Within the data that follows, set down exactly the lines from the one containing "camera: 145 degrees right, 20 degrees down" through the one containing "177 | x2.25 |", both ends included.

#####

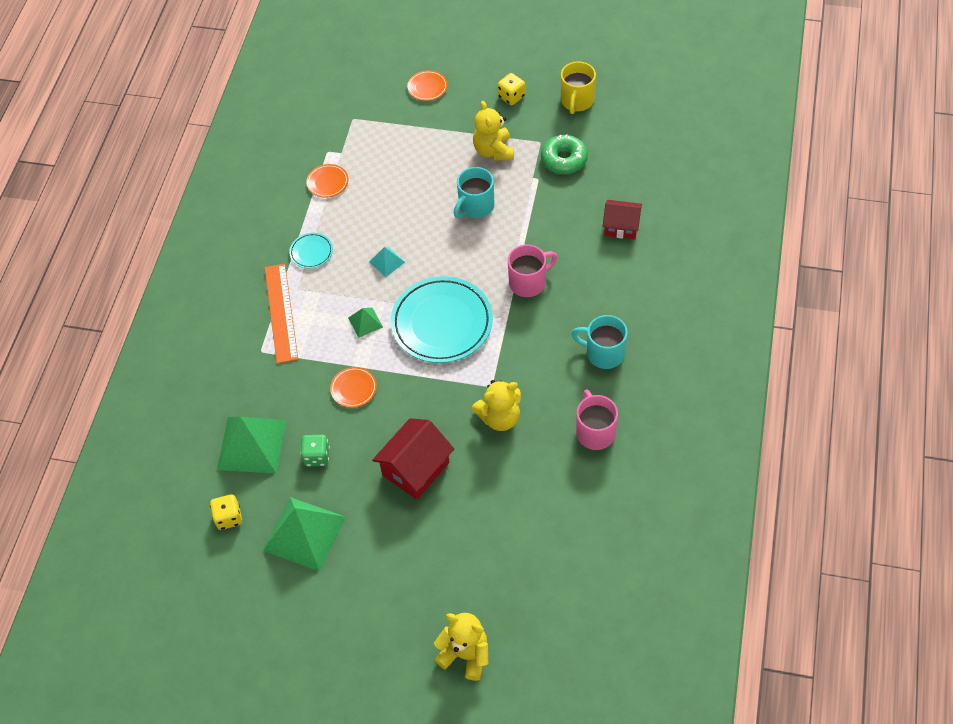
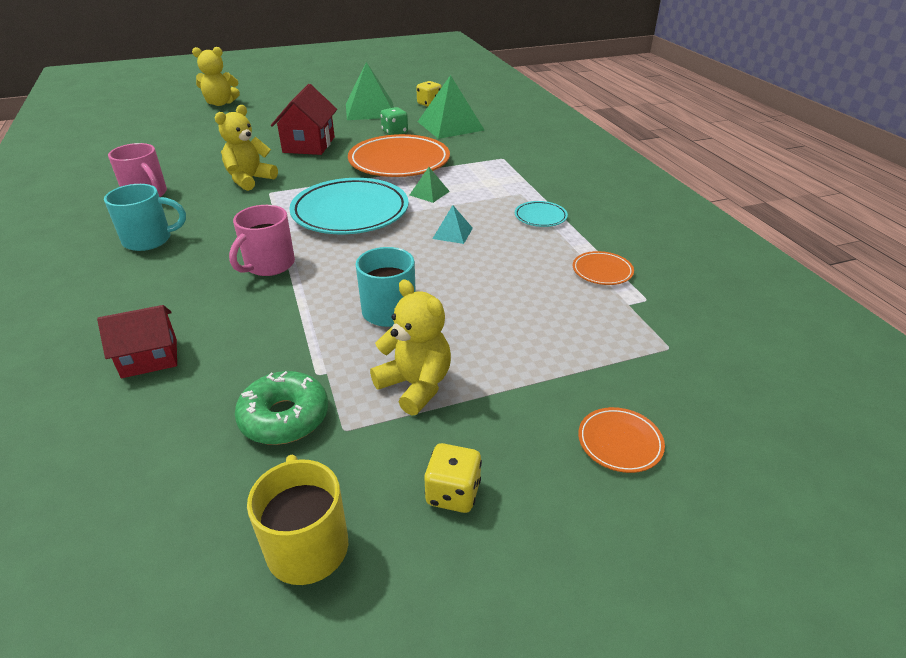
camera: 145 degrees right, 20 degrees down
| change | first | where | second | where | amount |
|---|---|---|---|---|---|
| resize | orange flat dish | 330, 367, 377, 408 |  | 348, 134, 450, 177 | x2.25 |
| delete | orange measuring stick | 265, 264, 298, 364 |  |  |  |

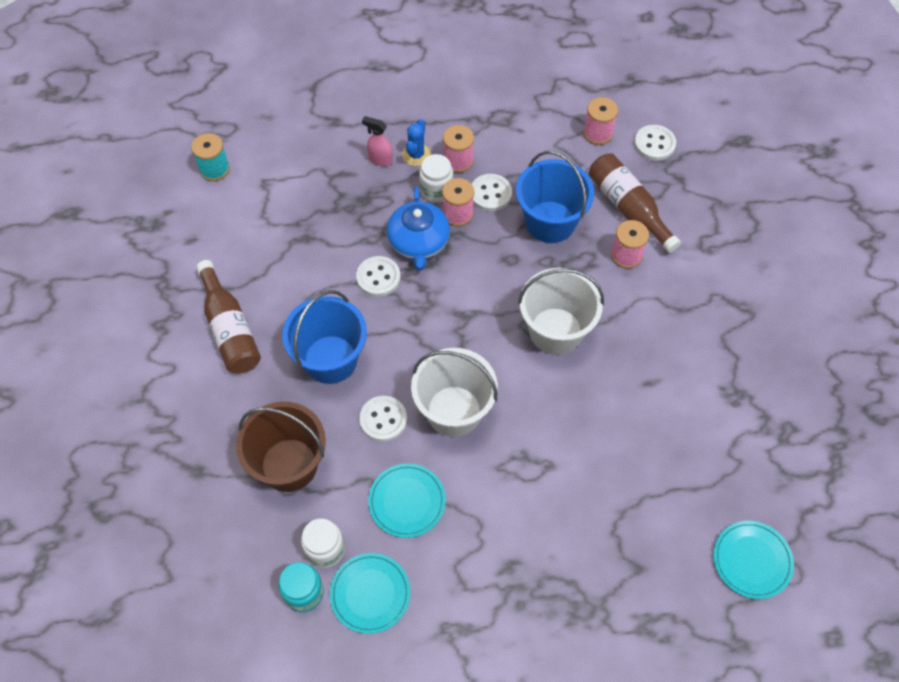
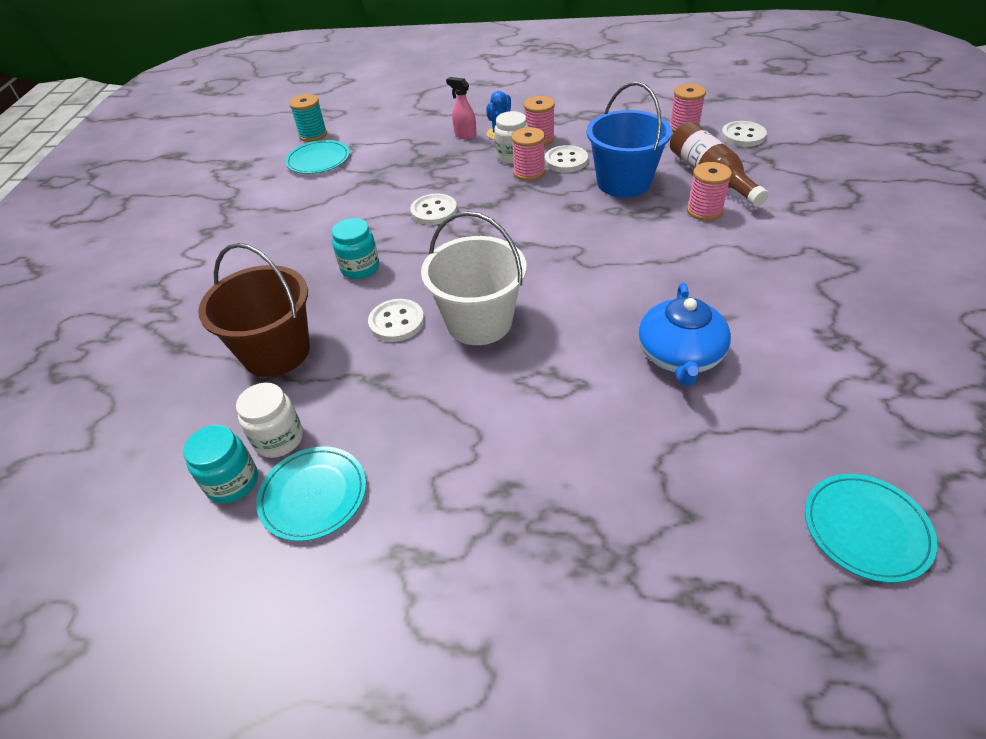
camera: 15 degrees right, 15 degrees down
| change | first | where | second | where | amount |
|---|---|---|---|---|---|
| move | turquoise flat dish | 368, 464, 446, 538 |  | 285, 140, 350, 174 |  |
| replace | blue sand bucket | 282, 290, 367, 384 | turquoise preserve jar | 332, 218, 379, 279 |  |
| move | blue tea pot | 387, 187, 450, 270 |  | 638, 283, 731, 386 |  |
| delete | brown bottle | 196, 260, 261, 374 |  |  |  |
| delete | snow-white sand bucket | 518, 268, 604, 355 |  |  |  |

#####

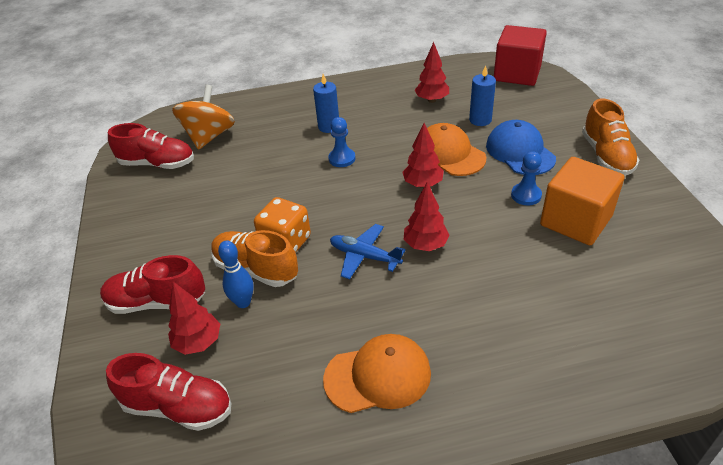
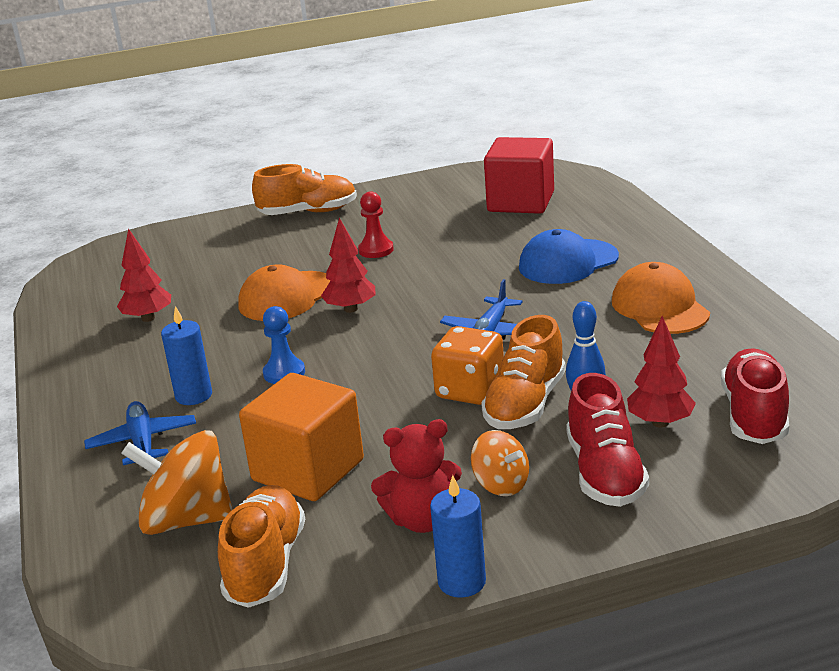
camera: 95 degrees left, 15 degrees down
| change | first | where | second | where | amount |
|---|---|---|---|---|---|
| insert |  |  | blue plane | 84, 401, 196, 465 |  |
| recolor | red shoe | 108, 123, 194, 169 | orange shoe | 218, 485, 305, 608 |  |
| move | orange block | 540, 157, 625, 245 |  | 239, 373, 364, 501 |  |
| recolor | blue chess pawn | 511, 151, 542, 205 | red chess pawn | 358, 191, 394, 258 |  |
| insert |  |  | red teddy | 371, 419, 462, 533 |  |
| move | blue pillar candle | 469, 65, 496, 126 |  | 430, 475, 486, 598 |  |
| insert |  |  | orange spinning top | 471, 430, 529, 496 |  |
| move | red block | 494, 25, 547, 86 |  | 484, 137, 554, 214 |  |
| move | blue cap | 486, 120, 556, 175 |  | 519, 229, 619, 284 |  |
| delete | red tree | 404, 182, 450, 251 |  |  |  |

#####

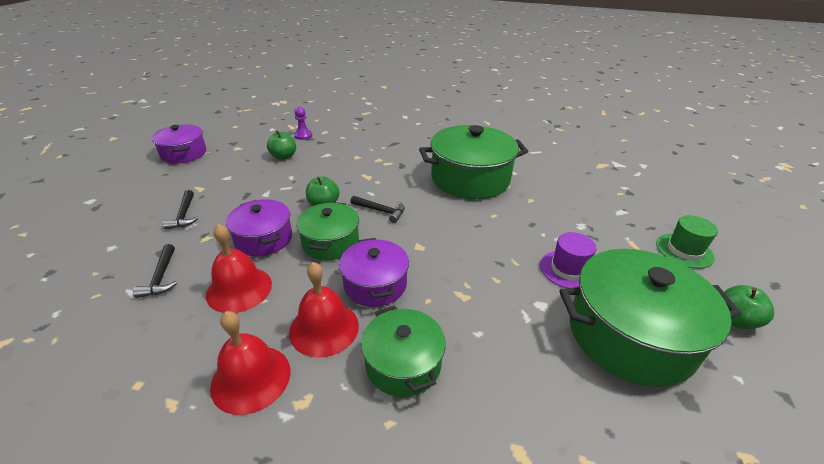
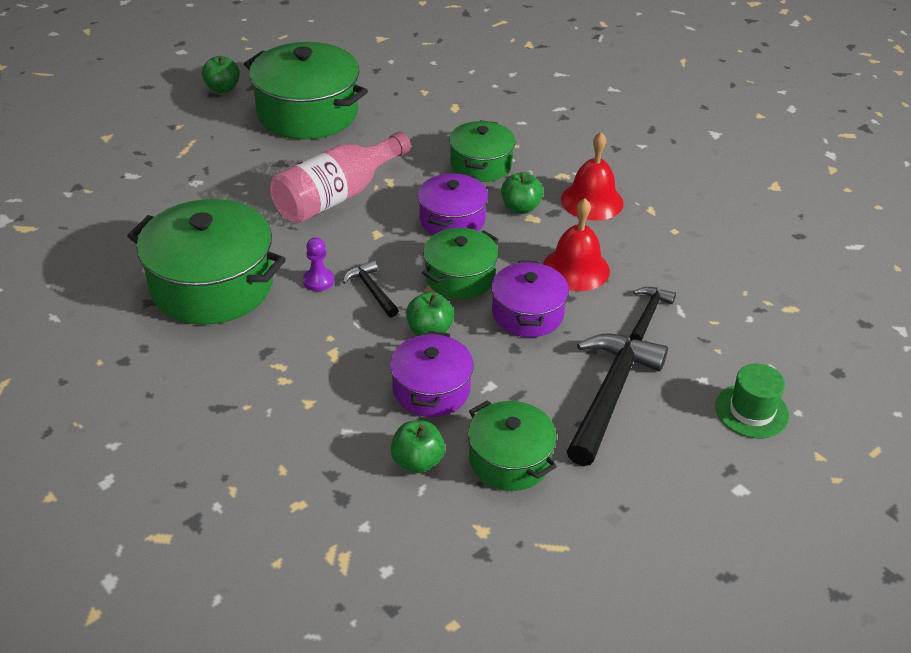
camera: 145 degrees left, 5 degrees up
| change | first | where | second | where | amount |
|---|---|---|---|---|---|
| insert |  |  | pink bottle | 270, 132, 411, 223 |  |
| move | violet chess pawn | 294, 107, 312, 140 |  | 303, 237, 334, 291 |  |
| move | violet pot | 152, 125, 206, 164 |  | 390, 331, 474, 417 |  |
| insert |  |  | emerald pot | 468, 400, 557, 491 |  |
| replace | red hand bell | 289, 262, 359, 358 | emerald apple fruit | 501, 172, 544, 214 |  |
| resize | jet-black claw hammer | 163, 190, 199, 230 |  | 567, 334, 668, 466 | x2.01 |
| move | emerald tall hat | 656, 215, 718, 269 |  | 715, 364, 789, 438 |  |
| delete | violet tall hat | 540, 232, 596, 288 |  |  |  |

#####

# TASK RESPONSE:
camera: 145 degrees right, 20 degrees down
| change | first | where | second | where | amount |
|---|---|---|---|---|---|
| resize | orange flat dish | 330, 367, 377, 408 |  | 348, 134, 450, 177 | x2.25 |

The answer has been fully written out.